(Records drawn from a dataset)
------------

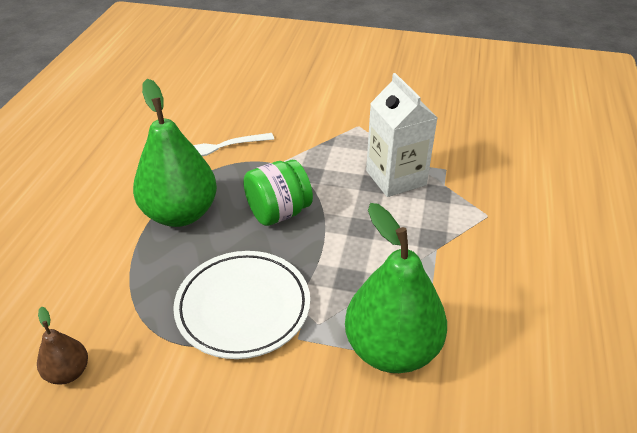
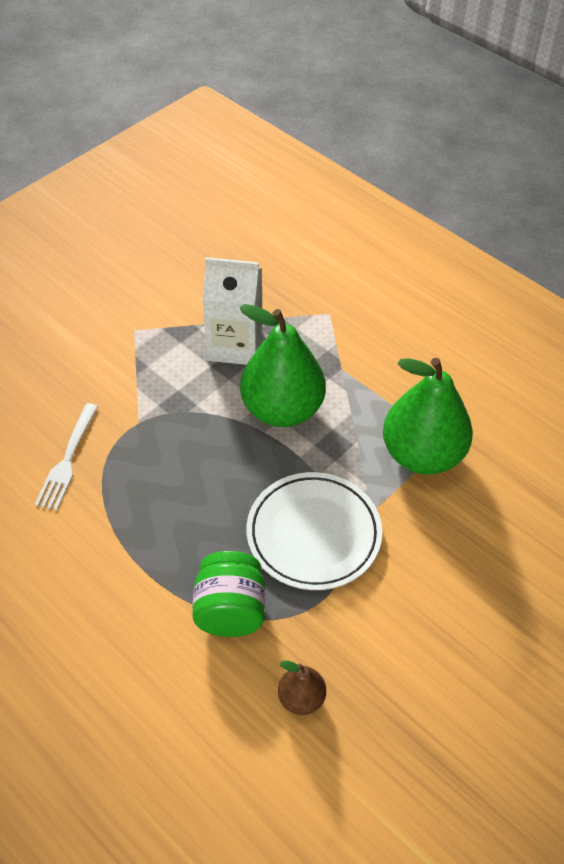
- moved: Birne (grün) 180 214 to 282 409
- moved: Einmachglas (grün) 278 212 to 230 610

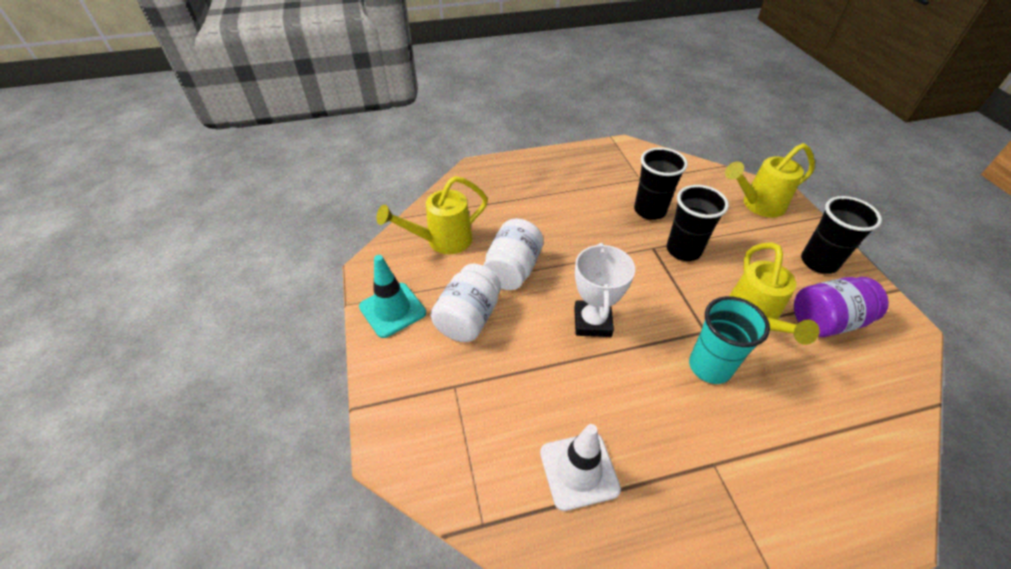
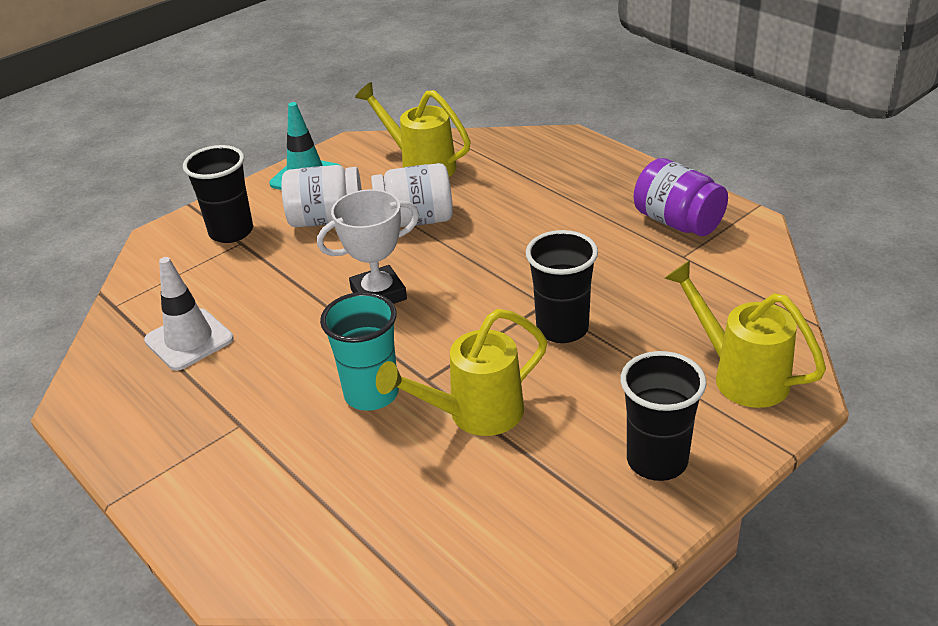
- moved: Becher (schwarz) 649 210 to 231 232
- moved: Einmachglas (lila) 826 321 to 678 222

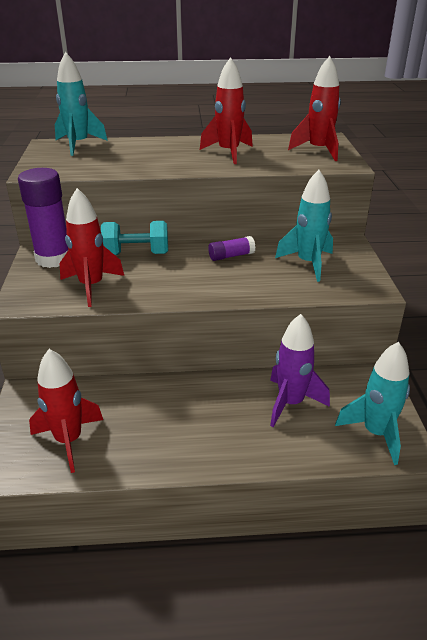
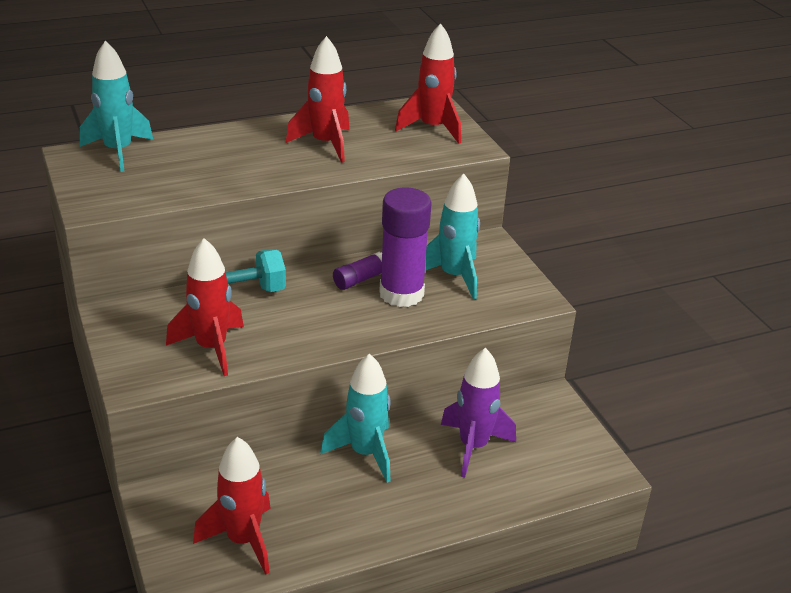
- moved: Klebestift (lila) 53 258 to 401 294
- moved: Rakete (türkis) 376 433 to 365 453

------------

_Your instructions_.
Could you repeat exactly the lines from the one containing "- moved: Becher (schwarz) 649 210 to 231 232" through the last line of the records, both included, without the pictures?

_Output_.
- moved: Becher (schwarz) 649 210 to 231 232
- moved: Einmachglas (lila) 826 321 to 678 222

- moved: Klebestift (lila) 53 258 to 401 294
- moved: Rakete (türkis) 376 433 to 365 453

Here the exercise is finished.